- _Data below_:
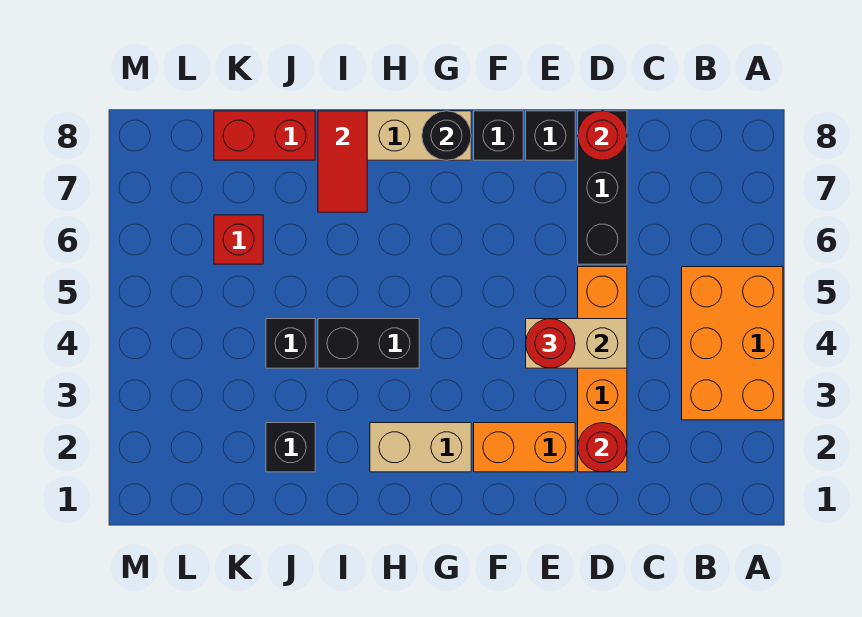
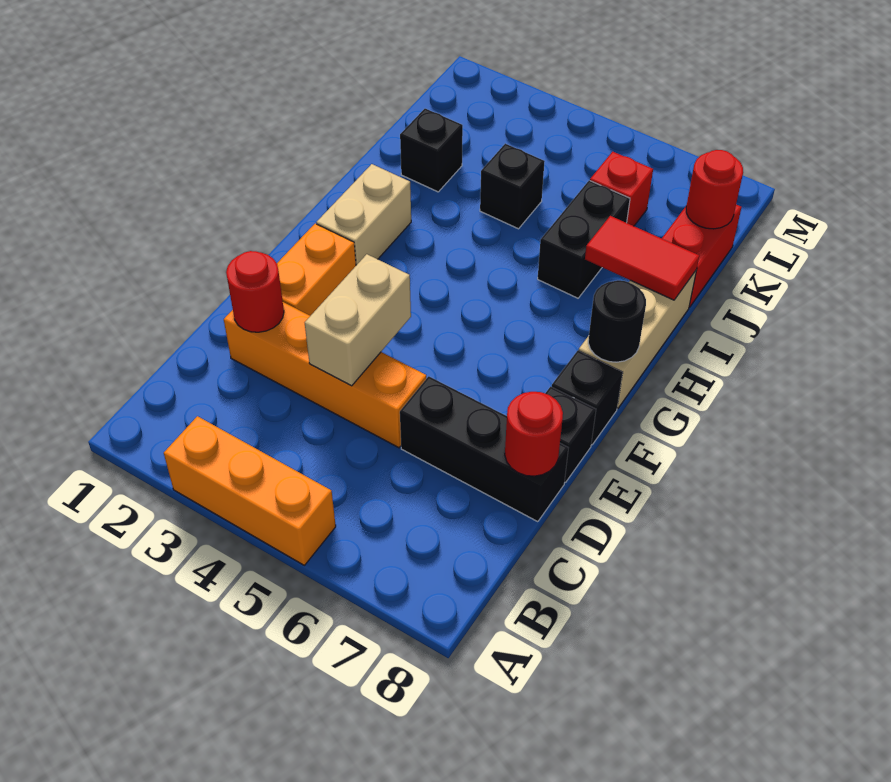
orange brick A3:B5 level 1 -> orange brick A3:A5 level 1
red round brick E4 level 3 -> red round brick K8 level 2
black brick H4:I4 level 1 -> black brick I6:J6 level 1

- _Problem statement_: A word-for-word copy of the lines from the one with "red round brick E4" through the end of the listing is what should be returned.

- _Exercise response_:
red round brick E4 level 3 -> red round brick K8 level 2
black brick H4:I4 level 1 -> black brick I6:J6 level 1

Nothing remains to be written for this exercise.